>>>

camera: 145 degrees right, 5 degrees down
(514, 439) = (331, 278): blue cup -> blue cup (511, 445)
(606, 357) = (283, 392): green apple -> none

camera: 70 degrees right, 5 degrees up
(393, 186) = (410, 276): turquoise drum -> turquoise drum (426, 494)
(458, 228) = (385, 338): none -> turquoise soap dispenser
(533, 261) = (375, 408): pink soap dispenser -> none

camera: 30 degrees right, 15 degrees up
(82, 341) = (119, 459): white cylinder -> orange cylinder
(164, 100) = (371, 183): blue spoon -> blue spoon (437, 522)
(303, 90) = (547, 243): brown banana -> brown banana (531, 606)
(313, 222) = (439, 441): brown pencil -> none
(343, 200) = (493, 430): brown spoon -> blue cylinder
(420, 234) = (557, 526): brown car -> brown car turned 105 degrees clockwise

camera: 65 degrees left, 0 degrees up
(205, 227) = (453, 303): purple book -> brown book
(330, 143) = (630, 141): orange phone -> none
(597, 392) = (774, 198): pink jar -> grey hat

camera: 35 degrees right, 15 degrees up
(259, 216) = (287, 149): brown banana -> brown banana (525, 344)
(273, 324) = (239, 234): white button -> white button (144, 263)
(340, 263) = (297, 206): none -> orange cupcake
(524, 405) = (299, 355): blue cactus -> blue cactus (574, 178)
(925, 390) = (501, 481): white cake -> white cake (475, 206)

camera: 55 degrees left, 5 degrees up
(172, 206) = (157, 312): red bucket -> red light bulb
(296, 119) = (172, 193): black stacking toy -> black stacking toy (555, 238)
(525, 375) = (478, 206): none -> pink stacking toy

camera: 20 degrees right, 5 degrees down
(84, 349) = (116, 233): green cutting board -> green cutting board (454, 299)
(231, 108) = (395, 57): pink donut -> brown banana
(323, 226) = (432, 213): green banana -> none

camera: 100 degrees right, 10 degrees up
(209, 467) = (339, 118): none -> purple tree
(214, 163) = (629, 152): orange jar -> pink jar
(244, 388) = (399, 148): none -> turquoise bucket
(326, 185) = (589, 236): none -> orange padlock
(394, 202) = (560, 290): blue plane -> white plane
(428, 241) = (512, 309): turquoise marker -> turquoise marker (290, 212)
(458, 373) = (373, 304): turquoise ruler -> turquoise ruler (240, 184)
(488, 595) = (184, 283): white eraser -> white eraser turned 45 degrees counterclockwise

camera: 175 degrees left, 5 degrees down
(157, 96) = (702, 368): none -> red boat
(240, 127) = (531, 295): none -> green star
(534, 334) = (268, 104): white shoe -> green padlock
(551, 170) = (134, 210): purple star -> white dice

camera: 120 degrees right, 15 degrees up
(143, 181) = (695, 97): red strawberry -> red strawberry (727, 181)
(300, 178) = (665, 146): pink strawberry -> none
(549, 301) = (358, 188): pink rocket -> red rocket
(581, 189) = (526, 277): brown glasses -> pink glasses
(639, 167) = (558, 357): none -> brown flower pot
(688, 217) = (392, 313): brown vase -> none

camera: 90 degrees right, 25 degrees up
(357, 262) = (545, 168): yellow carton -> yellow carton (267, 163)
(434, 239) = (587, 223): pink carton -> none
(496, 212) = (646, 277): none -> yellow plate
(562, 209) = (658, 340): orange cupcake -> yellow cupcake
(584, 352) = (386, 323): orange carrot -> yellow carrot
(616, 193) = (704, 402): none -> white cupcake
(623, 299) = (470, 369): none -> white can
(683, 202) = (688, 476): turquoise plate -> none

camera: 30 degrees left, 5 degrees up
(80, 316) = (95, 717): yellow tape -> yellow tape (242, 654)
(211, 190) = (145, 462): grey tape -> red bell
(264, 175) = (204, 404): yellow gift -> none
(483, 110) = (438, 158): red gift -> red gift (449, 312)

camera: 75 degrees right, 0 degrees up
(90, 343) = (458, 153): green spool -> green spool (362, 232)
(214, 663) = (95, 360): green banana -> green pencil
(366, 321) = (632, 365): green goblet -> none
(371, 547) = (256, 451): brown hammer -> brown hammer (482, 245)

<<<

## [Your goal]
Look through the data above for the word "strawberry". Report each line where it occurs.

## [Answer to the problem]
(143, 181) = (695, 97): red strawberry -> red strawberry (727, 181)
(300, 178) = (665, 146): pink strawberry -> none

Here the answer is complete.